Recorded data
......
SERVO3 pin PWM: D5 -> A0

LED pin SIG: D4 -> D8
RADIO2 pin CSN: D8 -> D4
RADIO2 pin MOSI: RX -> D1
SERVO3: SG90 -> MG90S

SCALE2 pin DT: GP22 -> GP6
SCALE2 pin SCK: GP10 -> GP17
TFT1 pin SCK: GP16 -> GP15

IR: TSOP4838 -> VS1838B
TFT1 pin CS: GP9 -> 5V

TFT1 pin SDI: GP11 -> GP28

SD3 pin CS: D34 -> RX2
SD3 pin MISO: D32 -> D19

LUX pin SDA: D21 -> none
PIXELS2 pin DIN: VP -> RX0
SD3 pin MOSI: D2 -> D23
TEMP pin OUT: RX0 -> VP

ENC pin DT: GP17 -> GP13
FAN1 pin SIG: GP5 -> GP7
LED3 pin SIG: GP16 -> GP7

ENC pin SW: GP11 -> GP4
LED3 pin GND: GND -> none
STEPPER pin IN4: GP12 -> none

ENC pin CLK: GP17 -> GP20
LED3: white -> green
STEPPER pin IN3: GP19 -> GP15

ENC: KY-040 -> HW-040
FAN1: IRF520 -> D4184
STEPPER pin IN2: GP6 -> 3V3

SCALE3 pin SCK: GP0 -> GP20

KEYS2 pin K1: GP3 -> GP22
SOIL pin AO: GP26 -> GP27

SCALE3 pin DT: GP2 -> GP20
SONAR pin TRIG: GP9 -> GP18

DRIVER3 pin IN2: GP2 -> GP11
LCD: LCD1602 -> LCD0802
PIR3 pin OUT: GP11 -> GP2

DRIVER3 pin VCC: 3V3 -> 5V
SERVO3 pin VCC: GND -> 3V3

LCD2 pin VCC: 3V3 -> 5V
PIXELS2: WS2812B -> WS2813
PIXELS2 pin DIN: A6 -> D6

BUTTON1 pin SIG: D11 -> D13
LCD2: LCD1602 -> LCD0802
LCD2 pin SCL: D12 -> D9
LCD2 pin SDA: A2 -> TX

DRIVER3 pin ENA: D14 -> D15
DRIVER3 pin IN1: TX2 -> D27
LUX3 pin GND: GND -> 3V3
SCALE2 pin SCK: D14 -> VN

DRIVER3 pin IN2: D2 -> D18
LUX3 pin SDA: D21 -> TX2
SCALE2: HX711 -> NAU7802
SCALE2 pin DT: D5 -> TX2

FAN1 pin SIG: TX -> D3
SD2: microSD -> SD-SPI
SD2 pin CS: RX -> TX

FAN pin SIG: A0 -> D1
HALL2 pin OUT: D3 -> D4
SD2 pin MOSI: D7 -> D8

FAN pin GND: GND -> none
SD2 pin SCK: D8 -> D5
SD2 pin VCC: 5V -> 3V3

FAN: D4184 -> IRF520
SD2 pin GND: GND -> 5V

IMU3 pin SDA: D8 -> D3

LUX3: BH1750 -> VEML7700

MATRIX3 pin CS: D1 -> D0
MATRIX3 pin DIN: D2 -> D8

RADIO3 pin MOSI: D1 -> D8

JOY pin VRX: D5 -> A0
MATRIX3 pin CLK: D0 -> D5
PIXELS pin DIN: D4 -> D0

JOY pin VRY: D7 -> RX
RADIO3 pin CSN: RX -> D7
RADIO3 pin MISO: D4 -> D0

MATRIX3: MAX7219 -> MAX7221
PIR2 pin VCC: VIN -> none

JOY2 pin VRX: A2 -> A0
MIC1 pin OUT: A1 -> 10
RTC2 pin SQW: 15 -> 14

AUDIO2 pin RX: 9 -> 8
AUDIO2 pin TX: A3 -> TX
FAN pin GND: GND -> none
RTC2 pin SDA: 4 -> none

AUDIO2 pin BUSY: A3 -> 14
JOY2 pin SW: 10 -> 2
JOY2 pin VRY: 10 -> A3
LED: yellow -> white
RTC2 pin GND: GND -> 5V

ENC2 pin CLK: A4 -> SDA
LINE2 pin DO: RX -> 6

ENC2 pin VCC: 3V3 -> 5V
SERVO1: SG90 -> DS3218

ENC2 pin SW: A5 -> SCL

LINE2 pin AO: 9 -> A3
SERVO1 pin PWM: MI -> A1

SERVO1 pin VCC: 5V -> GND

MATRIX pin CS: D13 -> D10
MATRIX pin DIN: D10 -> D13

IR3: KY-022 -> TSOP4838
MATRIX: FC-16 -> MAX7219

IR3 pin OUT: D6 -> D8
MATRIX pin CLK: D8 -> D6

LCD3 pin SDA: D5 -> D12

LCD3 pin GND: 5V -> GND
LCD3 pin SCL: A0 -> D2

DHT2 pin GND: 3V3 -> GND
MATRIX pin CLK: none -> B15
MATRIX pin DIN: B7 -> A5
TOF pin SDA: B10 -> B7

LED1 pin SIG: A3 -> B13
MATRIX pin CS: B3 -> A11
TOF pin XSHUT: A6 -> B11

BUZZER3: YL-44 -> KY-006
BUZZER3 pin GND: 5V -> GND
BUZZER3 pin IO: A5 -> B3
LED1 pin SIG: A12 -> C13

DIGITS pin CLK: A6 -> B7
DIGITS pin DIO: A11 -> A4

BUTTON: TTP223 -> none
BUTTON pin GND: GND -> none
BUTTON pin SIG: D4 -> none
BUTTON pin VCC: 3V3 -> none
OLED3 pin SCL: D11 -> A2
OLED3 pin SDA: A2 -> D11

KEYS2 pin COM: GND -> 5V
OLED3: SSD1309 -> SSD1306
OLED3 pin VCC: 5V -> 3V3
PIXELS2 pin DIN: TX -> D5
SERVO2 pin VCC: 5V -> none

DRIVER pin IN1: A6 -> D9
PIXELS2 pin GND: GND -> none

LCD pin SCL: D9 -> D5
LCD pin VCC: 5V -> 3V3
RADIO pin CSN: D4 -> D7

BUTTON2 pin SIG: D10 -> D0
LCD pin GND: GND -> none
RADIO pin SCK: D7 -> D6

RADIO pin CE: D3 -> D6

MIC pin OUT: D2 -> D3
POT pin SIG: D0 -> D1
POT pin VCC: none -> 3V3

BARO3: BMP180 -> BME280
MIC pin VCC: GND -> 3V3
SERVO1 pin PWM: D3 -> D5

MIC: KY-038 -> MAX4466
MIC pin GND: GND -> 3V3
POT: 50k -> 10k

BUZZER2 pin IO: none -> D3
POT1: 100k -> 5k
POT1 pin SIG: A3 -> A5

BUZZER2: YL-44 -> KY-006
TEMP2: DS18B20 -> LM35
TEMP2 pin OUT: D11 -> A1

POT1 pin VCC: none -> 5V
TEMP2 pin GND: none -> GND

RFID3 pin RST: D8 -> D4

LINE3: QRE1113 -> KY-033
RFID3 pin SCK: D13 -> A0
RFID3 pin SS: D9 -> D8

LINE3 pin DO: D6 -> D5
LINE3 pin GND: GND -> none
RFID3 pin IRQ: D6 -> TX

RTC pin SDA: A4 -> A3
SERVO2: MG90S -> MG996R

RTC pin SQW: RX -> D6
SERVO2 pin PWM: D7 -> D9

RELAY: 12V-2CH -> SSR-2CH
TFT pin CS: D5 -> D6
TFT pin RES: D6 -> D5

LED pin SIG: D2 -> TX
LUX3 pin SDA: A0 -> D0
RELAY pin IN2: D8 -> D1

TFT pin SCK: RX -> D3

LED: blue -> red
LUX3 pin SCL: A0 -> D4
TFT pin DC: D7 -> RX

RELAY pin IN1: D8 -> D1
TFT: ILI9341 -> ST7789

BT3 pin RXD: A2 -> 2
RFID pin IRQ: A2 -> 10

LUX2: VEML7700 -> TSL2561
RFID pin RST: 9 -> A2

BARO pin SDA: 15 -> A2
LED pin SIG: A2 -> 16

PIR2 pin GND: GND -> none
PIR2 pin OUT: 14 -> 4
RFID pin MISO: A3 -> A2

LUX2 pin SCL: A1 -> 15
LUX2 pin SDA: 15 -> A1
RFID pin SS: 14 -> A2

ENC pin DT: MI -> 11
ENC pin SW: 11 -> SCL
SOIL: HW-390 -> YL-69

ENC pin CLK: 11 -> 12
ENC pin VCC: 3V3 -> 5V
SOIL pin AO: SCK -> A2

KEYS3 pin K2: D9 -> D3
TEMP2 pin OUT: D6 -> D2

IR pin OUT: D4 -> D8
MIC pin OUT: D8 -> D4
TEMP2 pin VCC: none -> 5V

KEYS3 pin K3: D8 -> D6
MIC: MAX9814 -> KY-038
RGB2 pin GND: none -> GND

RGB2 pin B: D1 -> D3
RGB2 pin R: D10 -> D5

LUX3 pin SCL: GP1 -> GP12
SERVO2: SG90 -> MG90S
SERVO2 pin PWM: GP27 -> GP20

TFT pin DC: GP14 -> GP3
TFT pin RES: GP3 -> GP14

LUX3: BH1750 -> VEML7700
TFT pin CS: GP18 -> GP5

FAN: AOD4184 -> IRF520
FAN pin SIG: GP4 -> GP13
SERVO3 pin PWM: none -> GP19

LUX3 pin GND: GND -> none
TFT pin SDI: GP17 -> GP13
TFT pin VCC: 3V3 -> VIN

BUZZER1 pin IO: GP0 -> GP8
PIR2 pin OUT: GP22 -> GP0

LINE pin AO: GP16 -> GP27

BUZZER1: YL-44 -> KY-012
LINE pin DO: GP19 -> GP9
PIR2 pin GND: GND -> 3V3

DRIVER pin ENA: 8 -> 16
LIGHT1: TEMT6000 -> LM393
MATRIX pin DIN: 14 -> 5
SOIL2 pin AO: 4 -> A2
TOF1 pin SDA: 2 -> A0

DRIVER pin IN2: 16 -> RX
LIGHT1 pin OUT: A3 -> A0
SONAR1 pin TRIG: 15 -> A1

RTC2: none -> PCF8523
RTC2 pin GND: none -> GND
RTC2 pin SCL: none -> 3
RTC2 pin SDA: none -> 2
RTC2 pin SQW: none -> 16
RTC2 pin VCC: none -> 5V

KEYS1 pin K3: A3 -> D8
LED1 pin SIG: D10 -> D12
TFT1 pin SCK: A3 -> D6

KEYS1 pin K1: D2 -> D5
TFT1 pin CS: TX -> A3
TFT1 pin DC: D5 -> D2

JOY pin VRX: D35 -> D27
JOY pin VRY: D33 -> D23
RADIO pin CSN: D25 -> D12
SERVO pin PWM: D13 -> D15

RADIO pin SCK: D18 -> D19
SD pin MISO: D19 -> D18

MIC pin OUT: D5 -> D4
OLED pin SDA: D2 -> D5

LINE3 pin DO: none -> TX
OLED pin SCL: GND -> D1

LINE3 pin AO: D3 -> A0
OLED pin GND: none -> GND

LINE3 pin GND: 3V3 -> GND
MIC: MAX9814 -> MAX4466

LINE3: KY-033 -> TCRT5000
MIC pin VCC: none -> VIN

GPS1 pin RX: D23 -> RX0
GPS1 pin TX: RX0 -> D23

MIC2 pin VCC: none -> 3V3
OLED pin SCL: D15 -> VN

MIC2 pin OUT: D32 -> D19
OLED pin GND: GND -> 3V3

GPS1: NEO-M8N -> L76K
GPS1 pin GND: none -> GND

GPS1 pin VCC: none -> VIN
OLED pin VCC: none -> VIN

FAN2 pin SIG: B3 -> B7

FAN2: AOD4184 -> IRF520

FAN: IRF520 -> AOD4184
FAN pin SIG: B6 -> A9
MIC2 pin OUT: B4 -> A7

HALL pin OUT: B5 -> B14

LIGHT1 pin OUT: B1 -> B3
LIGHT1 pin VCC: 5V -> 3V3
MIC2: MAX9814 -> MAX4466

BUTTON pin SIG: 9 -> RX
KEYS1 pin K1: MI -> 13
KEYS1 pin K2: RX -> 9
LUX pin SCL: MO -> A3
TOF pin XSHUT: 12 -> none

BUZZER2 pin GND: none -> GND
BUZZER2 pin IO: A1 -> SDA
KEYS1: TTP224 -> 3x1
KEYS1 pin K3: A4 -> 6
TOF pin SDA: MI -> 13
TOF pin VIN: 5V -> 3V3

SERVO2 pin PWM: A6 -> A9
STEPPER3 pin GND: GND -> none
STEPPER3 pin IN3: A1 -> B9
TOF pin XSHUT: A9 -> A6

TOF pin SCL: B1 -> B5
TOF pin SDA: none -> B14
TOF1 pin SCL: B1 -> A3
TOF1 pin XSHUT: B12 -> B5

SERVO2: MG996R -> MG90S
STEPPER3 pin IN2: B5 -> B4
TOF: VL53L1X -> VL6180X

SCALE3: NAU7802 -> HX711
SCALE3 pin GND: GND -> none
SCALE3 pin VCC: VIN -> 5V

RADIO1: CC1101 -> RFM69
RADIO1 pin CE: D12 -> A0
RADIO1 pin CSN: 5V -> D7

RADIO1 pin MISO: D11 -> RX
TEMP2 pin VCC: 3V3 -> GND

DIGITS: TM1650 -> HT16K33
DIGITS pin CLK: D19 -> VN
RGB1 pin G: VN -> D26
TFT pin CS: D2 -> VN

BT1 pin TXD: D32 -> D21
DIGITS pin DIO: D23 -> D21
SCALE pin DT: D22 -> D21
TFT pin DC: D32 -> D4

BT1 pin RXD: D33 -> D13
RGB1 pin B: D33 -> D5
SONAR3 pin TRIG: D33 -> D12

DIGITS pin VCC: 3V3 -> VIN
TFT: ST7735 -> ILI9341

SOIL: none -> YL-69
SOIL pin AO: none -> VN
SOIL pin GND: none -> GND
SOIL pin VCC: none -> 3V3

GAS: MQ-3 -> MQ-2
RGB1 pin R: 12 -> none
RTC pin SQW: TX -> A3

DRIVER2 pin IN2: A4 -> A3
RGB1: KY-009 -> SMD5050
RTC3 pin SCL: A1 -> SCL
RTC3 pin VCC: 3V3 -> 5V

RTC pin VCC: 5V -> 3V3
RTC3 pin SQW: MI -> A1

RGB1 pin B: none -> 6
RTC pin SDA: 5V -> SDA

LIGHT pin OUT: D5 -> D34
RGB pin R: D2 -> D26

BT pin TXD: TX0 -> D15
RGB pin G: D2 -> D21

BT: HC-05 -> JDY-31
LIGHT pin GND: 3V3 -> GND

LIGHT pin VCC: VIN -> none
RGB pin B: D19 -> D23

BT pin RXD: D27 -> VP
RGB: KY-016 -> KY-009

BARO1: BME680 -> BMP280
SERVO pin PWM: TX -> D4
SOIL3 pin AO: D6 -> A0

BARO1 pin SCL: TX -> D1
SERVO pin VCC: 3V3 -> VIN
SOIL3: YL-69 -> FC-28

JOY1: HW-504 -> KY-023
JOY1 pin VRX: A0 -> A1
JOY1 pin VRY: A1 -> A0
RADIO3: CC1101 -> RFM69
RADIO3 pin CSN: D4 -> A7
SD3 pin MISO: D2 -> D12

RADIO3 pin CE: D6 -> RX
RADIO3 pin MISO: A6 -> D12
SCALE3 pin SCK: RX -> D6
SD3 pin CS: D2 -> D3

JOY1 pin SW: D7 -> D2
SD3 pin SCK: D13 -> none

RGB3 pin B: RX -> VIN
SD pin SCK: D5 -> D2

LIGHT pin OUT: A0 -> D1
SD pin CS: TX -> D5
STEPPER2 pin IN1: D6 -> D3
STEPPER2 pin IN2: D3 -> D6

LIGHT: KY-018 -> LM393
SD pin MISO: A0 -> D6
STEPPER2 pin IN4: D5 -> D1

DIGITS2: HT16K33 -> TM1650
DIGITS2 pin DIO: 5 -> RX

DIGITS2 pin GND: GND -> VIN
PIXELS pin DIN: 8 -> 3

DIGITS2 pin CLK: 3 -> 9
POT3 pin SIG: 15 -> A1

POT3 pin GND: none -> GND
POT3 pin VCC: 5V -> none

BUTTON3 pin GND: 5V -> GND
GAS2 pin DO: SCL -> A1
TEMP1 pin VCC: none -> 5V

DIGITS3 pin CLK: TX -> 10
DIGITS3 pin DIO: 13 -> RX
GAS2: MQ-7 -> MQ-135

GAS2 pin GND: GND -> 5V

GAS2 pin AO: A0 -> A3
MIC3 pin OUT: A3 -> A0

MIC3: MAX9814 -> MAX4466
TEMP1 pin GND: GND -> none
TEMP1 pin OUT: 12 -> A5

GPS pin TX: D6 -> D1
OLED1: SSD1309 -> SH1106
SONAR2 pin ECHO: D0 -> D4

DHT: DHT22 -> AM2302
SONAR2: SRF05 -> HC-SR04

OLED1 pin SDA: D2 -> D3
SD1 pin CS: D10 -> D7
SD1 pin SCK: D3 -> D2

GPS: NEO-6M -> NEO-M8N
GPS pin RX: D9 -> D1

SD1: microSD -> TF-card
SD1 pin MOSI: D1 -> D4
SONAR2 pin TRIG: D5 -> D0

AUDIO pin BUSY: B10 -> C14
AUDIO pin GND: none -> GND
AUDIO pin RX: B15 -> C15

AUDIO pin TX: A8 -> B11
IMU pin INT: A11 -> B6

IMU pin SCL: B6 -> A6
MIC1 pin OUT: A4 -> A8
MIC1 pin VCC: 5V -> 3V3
......
EXERCISE DIRECTIONS -> The required output is every line above from the one with "RADIO1: CC1101 -> RFM69" down to the one with "SONAR3 pin TRIG: D33 -> D12", restated word for word, ends included.

REPLY ->
RADIO1: CC1101 -> RFM69
RADIO1 pin CE: D12 -> A0
RADIO1 pin CSN: 5V -> D7

RADIO1 pin MISO: D11 -> RX
TEMP2 pin VCC: 3V3 -> GND

DIGITS: TM1650 -> HT16K33
DIGITS pin CLK: D19 -> VN
RGB1 pin G: VN -> D26
TFT pin CS: D2 -> VN

BT1 pin TXD: D32 -> D21
DIGITS pin DIO: D23 -> D21
SCALE pin DT: D22 -> D21
TFT pin DC: D32 -> D4

BT1 pin RXD: D33 -> D13
RGB1 pin B: D33 -> D5
SONAR3 pin TRIG: D33 -> D12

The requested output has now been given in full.